DATA TO EXAMINE:
:::::
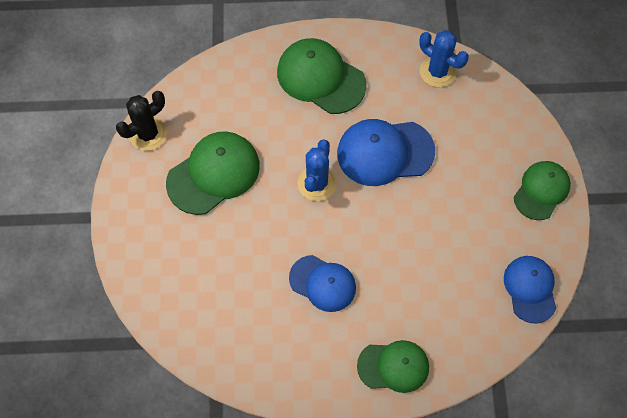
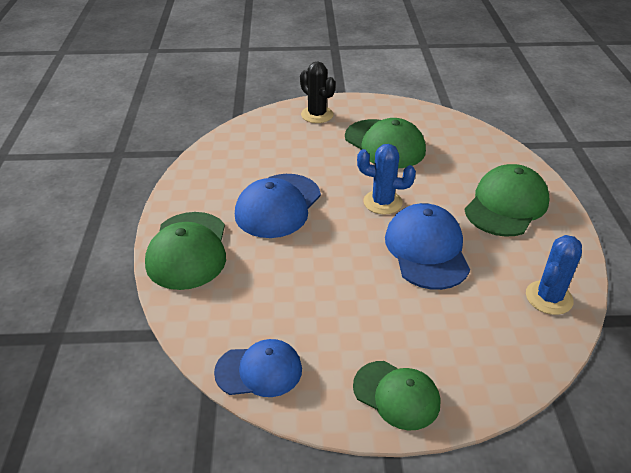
camera: 90 degrees right, 25 degrees down
black cactus [116,91,167,151] -> black cactus moved to [300,62,336,123]
blue cap [289,255,356,312] -> blue cap [235,174,321,238], size x1.51
green cap [357,340,429,393] -> green cap [145,212,226,290], size x1.51

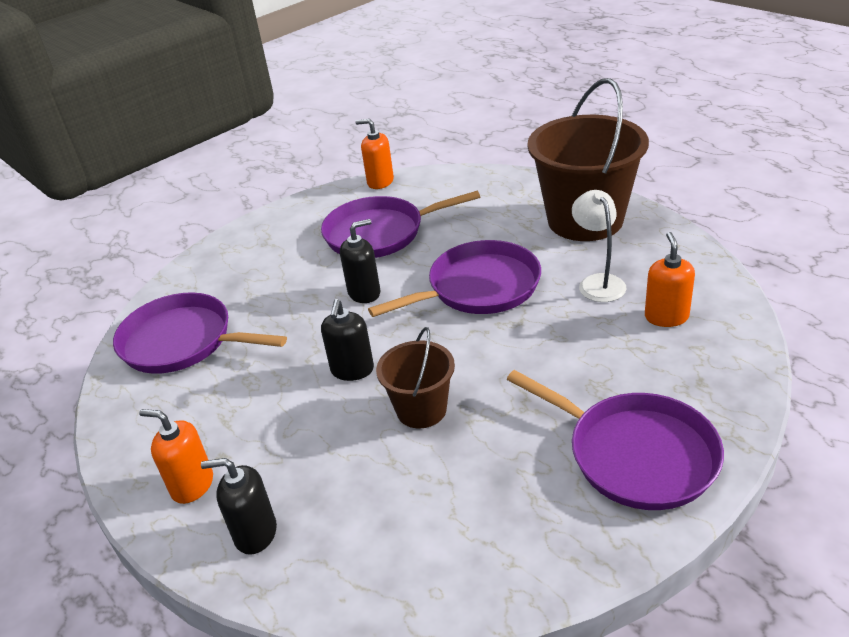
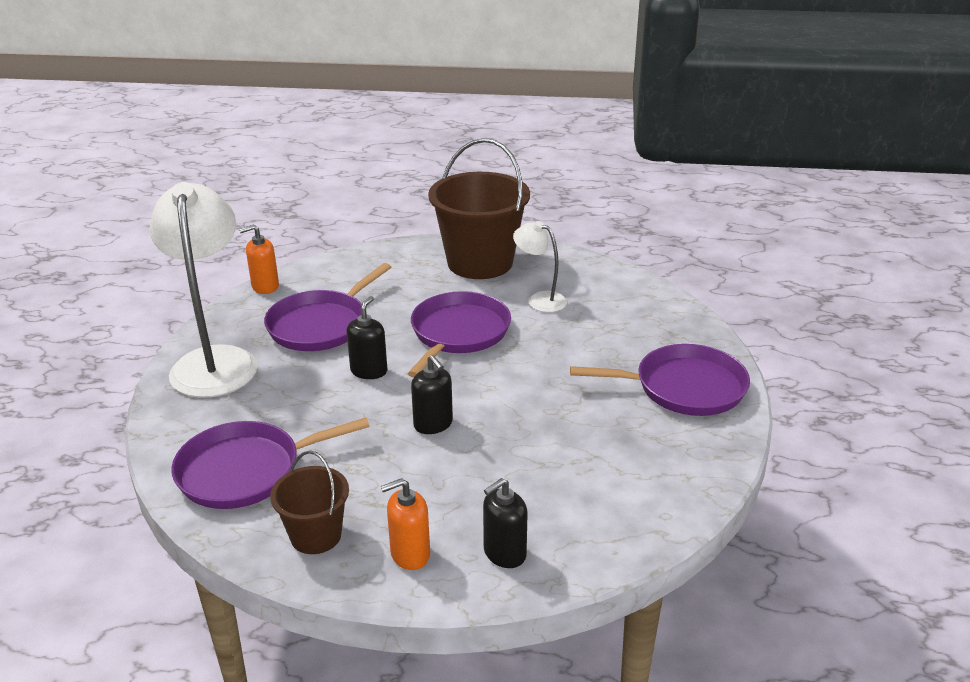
camera: 45 degrees left, 5 degrees down
brown bucket [376,327,455,428] -> brown bucket moved to [270,451,349,554]
orange soap dispenser [645,232,695,327] -> none
none -> white lamp [149,182,258,398]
:::::
TASK TO CARRY OUT:
Number of lines in the records above holding the word "camera": state it and nothing else.

EXERCISE SOLUTION:
2